**Supplied entries**
- - -

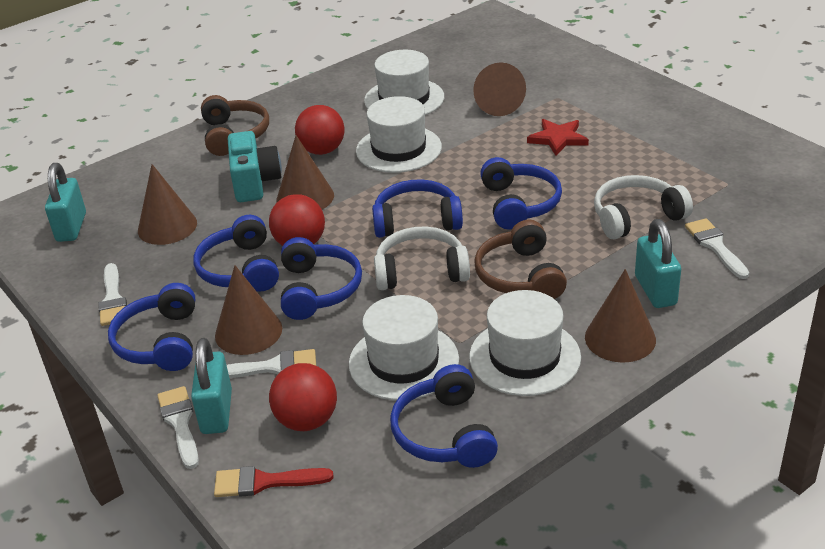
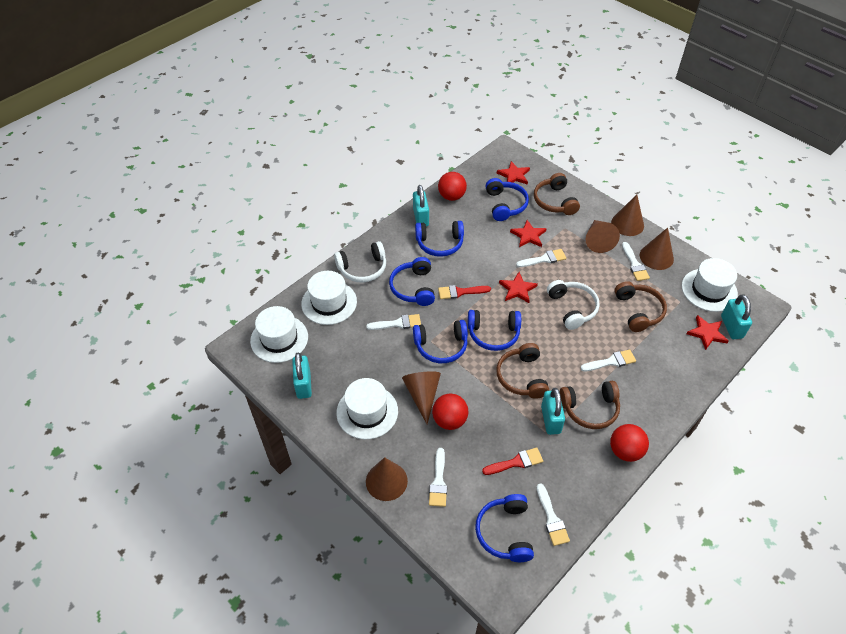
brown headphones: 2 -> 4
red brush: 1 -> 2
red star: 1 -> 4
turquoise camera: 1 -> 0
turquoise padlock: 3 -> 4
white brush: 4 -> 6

- - -

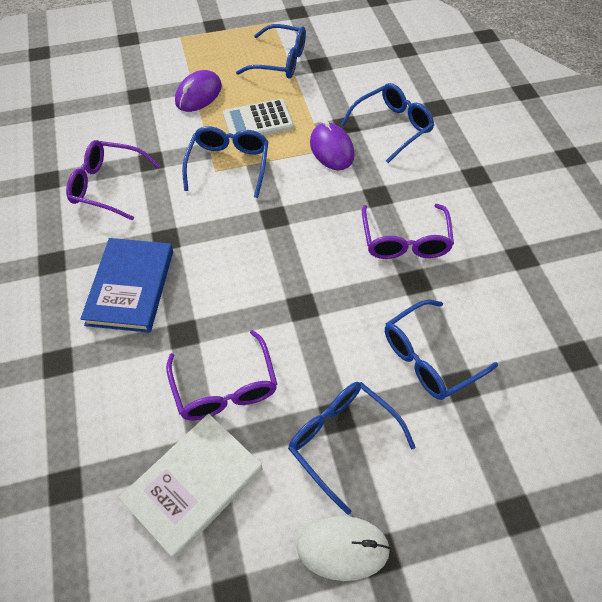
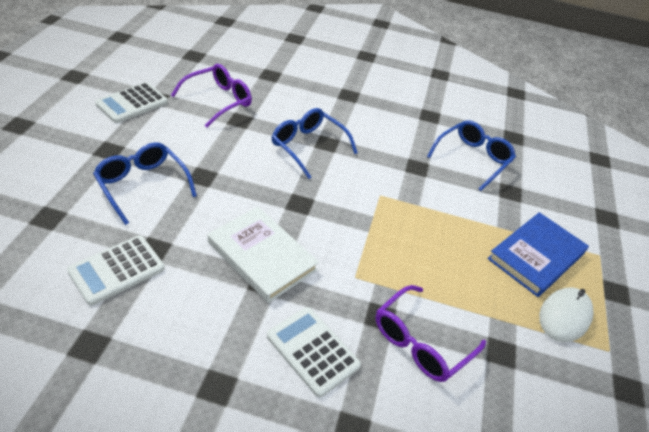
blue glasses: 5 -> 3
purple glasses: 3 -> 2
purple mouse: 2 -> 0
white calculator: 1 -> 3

- - -

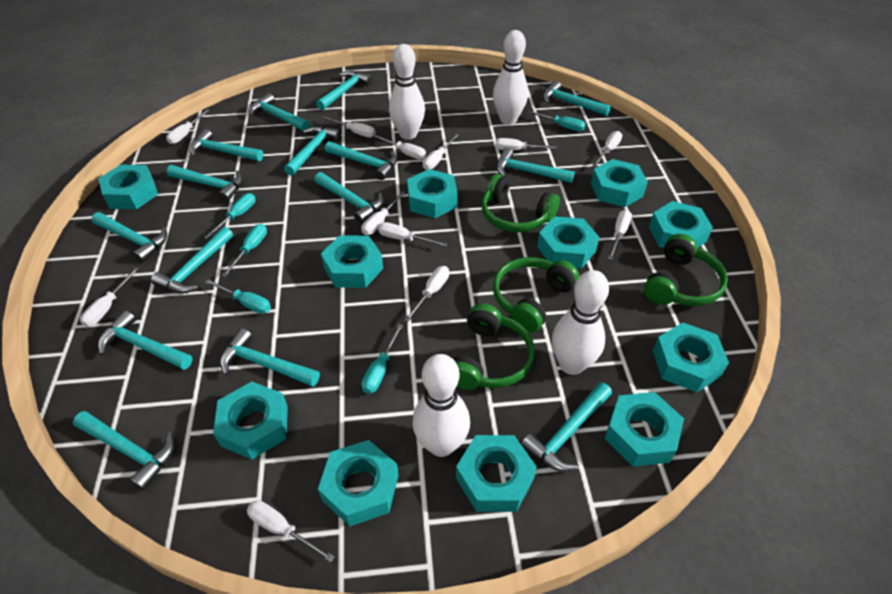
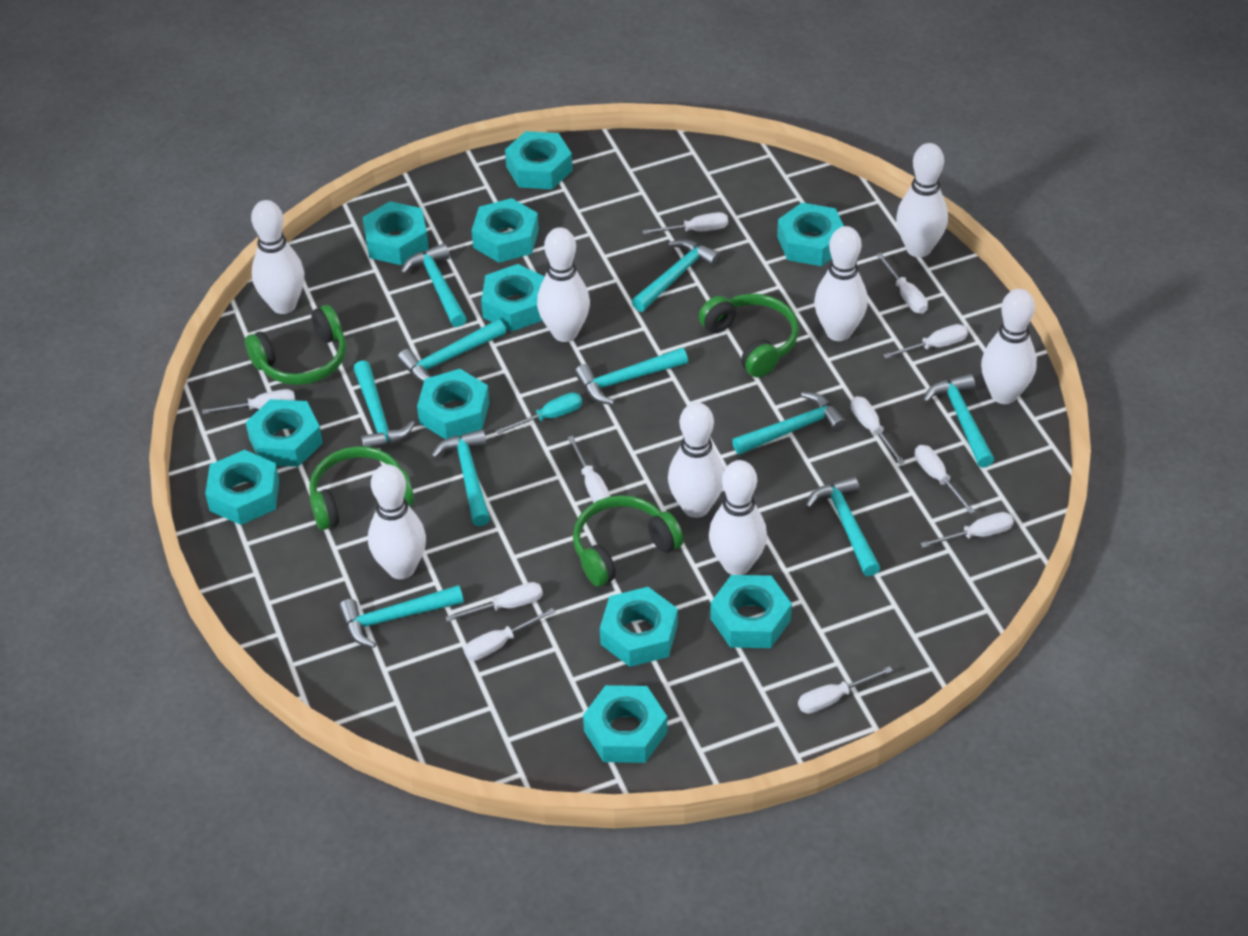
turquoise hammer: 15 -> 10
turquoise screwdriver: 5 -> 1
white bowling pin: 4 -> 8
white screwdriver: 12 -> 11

- - -

**Exercise objective**
Out of the data above, give again only the lines starting at the one holding "brown headphones: 2 -> 4" and ending at the one holding "white brush: 4 -> 6", unchanged.

**Written answer**
brown headphones: 2 -> 4
red brush: 1 -> 2
red star: 1 -> 4
turquoise camera: 1 -> 0
turquoise padlock: 3 -> 4
white brush: 4 -> 6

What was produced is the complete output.